(Task description):
When the line containing "(370, 151) = (866, 303): yellow" is reached, copy it and each subsequent line of the material below exactly, through the last line.

─── Exercise data ───

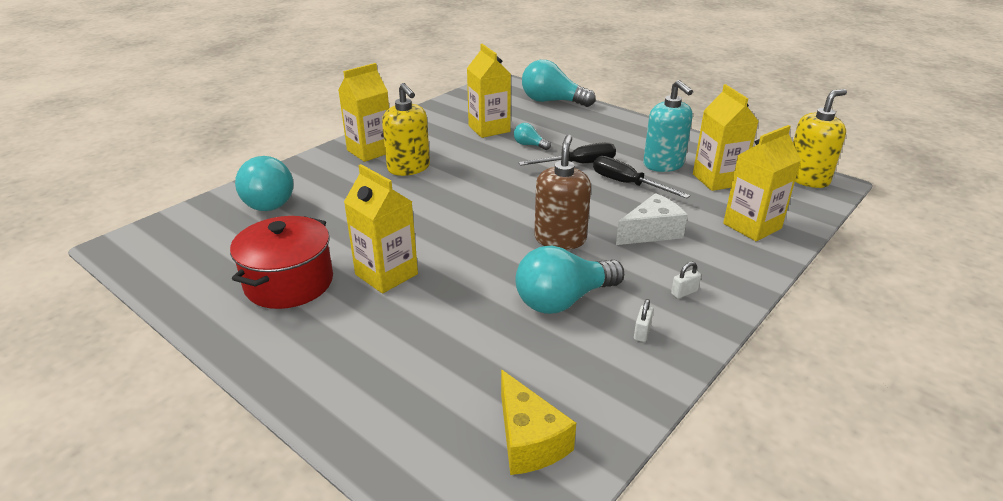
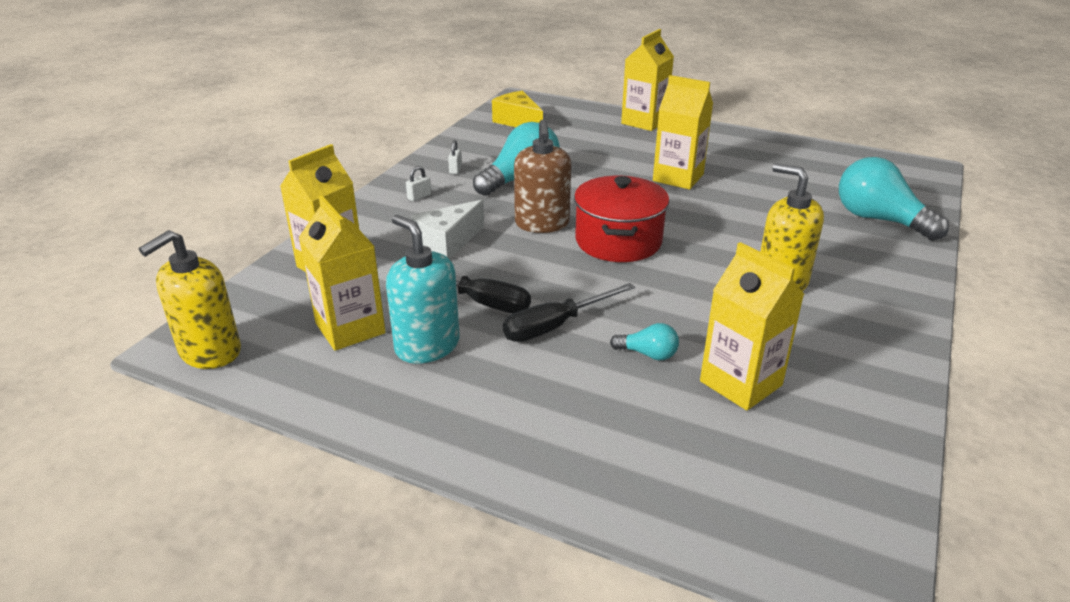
camera: 165 degrees right, 0 degrees up
(289, 283) = (747, 163): red pot -> red pot (618, 241)
(370, 151) = (866, 303): yellow carton -> yellow carton (644, 122)
(552, 101) = (678, 506): turquoise light bulb -> none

───

(Exercise answer):
(370, 151) = (866, 303): yellow carton -> yellow carton (644, 122)
(552, 101) = (678, 506): turquoise light bulb -> none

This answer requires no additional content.